DATA LISTING.
══════════
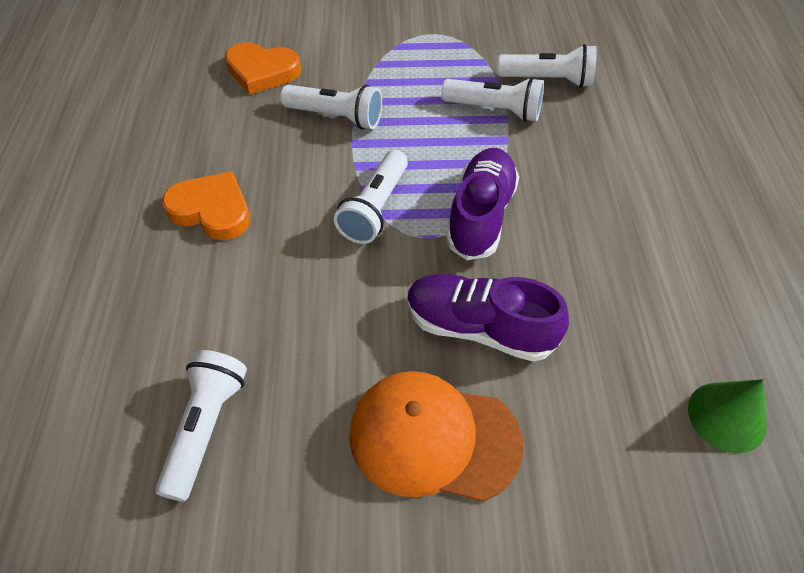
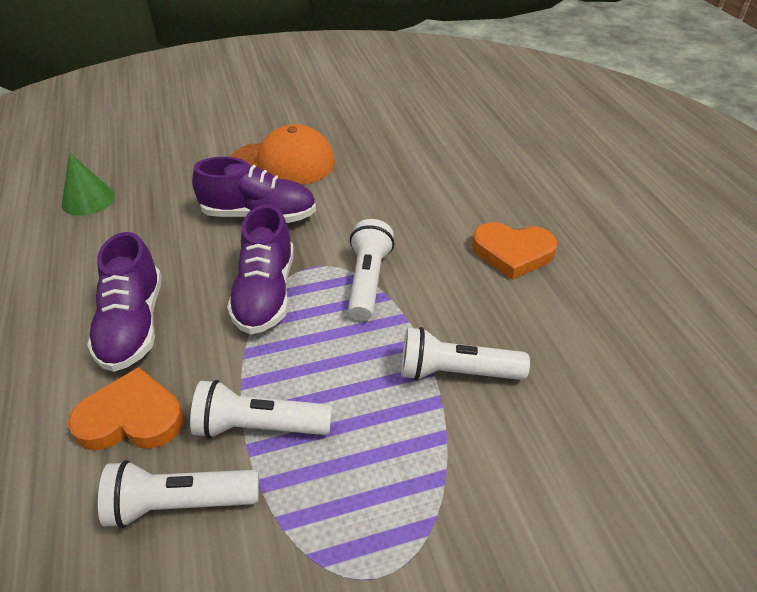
camera: 165 degrees right, 10 degrees down
(206, 427) = (419, 147): white flashlight -> none
(262, 72) = (592, 423): orange heart -> orange heart (131, 418)
(609, 207) = (133, 325): none -> purple shoe

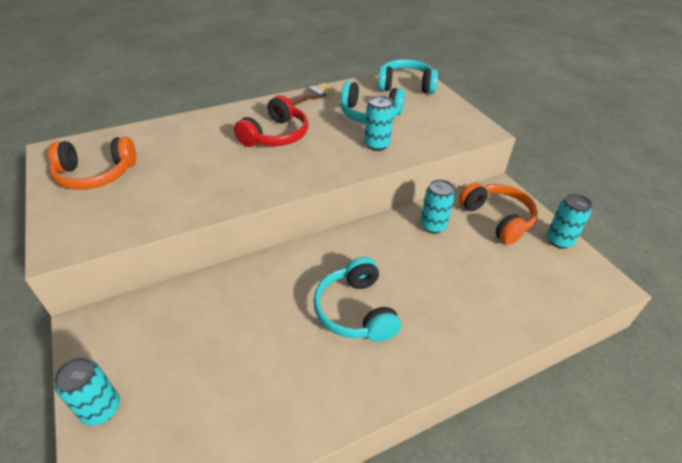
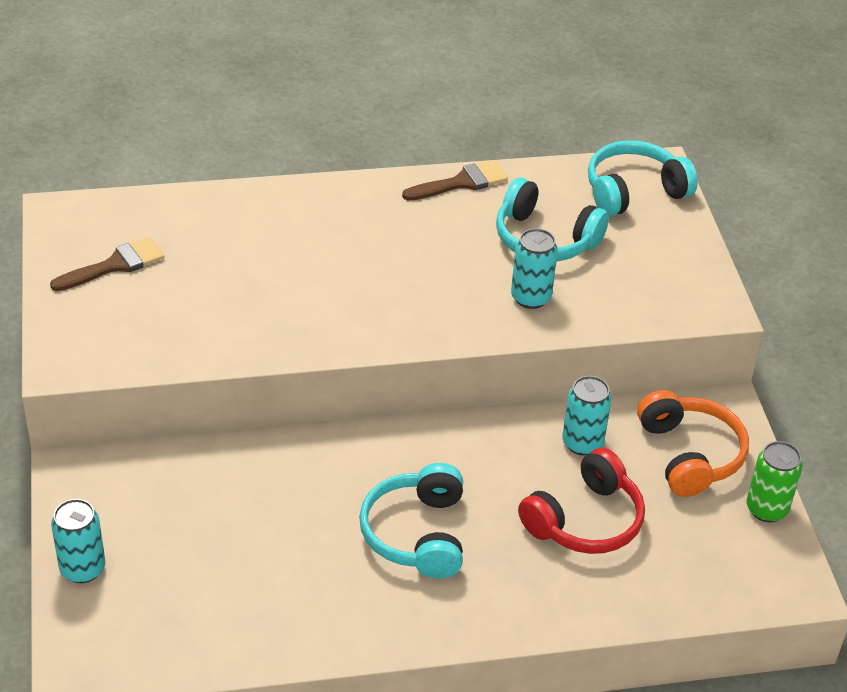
camera: 15 degrees right, 0 degrees up
(96, 174) = (115, 265): orange headphones -> brown brush
(275, 135) = (382, 249): red headphones -> red headphones (585, 520)
(405, 86) = (634, 191): turquoise headphones -> turquoise headphones turned 45 degrees counterclockwise
(559, 240) = (766, 509): turquoise can -> green can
══════════
YOUR INSTRUCTIONS. Your task is to copy every line of the entries that contains the string "none".

OUTPUT OF THE TASK.
(206, 427) = (419, 147): white flashlight -> none
(609, 207) = (133, 325): none -> purple shoe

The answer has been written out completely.